• _WHAT IS REQUIRED_
In the data below, starting at the line containing "Conakry date: TU 2-18 -> TU 2-25" and ending at the line containing "Valletta: 12:43 -> 12:38", swap "date" for "day" and write out only those lines, leaving everything else unchanged.

• _STORED ROWS_
****************
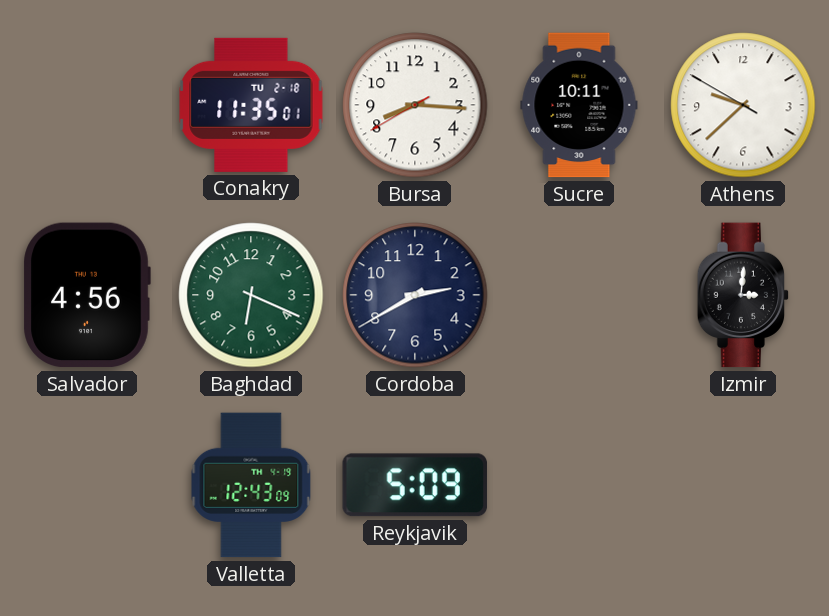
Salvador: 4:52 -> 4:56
****************
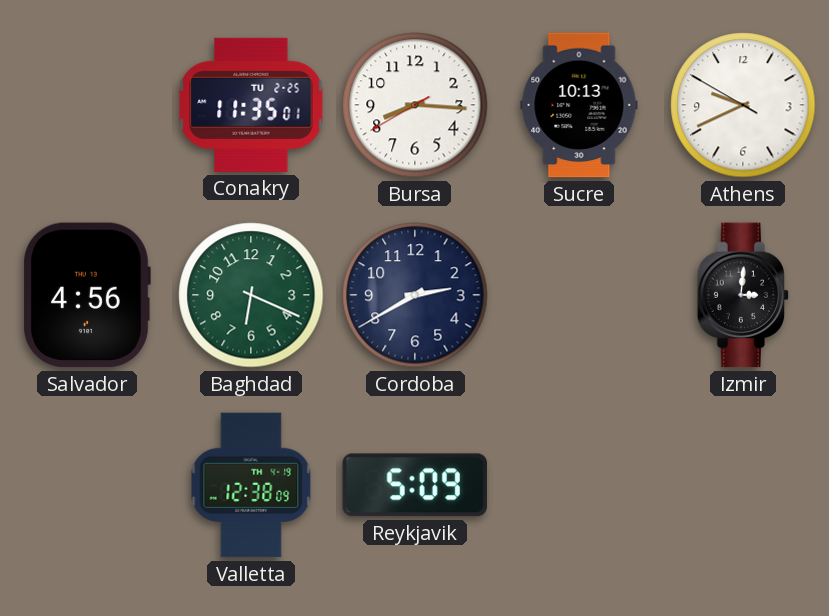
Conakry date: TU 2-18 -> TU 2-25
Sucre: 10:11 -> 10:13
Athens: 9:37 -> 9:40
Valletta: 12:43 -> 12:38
****************
• _WORKED SOLUTION_
Conakry day: TU 2-18 -> TU 2-25
Sucre: 10:11 -> 10:13
Athens: 9:37 -> 9:40
Valletta: 12:43 -> 12:38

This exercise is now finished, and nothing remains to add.